<<<<

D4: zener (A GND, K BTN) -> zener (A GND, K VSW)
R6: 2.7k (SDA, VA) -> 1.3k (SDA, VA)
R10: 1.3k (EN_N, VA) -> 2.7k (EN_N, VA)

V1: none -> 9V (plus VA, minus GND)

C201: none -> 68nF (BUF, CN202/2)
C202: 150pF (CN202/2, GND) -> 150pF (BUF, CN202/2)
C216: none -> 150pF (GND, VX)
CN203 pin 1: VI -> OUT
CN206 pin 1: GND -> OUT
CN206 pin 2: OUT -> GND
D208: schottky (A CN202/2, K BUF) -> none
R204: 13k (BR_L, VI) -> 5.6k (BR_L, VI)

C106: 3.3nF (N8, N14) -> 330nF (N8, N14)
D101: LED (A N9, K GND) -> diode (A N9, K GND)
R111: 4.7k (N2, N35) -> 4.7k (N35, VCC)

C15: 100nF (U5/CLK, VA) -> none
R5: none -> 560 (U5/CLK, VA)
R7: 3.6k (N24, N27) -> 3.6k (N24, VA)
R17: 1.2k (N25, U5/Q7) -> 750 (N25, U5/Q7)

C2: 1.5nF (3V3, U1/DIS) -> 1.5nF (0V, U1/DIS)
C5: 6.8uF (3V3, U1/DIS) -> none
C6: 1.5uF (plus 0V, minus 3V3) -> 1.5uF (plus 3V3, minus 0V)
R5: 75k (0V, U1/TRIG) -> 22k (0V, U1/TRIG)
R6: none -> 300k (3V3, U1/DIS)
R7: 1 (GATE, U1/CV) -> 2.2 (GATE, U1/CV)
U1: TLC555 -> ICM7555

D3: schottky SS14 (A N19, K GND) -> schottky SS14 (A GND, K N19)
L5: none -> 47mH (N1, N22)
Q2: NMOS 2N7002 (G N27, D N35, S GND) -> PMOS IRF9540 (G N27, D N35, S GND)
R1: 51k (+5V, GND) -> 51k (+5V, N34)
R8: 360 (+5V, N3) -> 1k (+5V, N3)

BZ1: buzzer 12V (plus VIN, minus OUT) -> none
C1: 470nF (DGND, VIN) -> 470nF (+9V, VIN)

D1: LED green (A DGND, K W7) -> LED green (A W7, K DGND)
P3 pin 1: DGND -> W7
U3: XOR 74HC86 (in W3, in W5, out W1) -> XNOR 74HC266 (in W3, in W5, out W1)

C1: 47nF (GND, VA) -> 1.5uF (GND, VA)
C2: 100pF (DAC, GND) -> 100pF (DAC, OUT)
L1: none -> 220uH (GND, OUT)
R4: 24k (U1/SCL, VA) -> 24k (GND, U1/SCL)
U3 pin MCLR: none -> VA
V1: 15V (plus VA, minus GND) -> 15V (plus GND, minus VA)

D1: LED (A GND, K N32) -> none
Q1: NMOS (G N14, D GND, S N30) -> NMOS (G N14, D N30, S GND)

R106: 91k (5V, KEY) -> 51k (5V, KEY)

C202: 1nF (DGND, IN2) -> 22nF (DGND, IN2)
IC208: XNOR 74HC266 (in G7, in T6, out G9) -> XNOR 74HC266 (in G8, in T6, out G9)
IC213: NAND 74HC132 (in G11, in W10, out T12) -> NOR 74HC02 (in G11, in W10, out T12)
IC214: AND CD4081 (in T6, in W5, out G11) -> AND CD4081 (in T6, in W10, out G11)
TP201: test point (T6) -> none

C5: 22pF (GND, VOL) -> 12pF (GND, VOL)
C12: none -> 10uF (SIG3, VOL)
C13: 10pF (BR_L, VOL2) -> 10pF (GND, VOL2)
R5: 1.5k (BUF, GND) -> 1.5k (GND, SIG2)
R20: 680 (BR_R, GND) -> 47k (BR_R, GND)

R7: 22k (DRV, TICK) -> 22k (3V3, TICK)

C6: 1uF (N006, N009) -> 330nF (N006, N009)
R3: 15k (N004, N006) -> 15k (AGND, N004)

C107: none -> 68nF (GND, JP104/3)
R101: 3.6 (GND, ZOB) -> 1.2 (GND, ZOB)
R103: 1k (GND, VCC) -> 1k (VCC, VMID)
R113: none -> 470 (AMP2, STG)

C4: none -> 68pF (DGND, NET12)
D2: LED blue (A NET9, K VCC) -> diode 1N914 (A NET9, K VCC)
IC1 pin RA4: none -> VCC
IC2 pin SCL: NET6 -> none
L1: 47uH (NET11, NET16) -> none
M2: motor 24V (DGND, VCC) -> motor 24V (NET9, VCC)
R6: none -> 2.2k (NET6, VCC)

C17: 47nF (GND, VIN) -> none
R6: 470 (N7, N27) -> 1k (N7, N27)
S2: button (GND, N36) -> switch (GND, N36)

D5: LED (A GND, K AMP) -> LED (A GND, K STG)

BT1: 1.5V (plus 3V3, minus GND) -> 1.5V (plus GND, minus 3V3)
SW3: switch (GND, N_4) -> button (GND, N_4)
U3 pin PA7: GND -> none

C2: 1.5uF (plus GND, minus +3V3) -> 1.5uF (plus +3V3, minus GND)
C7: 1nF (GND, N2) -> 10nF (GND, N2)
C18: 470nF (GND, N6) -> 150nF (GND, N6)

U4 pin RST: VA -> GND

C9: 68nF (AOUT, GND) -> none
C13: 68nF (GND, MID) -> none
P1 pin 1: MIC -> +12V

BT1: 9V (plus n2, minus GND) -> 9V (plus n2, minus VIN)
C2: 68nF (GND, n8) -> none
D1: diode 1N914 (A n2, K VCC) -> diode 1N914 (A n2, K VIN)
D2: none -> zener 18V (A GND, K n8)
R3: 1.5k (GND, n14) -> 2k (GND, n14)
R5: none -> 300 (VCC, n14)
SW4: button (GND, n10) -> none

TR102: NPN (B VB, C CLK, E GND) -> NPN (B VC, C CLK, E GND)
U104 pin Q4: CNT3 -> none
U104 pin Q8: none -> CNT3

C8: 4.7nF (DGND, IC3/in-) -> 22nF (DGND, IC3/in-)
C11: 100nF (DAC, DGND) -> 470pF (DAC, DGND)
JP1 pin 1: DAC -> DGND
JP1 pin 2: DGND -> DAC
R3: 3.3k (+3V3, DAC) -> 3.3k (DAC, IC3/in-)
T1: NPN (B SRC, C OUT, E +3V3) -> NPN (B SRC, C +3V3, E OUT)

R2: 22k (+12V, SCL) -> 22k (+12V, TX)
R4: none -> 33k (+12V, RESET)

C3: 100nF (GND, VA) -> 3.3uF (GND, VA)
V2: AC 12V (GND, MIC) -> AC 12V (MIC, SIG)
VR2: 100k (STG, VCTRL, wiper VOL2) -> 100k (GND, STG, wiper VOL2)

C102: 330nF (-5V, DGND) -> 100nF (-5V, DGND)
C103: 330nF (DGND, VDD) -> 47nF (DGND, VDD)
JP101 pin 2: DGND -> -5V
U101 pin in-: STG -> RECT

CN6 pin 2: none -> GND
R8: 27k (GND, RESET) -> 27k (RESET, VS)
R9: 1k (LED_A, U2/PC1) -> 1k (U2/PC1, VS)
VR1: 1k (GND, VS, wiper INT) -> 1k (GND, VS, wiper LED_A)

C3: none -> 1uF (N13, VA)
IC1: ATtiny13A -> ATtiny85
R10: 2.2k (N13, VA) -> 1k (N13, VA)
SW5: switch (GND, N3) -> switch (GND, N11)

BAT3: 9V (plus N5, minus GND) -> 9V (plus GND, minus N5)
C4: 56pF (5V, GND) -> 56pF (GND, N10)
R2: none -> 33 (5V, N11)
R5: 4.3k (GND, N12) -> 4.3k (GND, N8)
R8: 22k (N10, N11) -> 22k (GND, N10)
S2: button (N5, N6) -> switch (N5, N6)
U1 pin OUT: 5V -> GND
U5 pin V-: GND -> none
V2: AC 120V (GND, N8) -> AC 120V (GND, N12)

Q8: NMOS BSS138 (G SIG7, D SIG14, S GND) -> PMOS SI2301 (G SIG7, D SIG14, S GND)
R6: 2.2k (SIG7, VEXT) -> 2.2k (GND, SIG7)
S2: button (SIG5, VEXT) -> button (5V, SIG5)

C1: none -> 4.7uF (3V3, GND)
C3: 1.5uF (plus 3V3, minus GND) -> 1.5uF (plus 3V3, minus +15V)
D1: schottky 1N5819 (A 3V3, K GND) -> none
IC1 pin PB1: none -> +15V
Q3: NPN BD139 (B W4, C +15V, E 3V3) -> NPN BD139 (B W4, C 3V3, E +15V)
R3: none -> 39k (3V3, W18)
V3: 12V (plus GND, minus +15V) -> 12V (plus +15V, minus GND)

>>>>

_WHAT TO DO_.
Find each line above with the string "wiper", then report how many there are. Write only the number.

_EXERCISE SOLUTION_.
2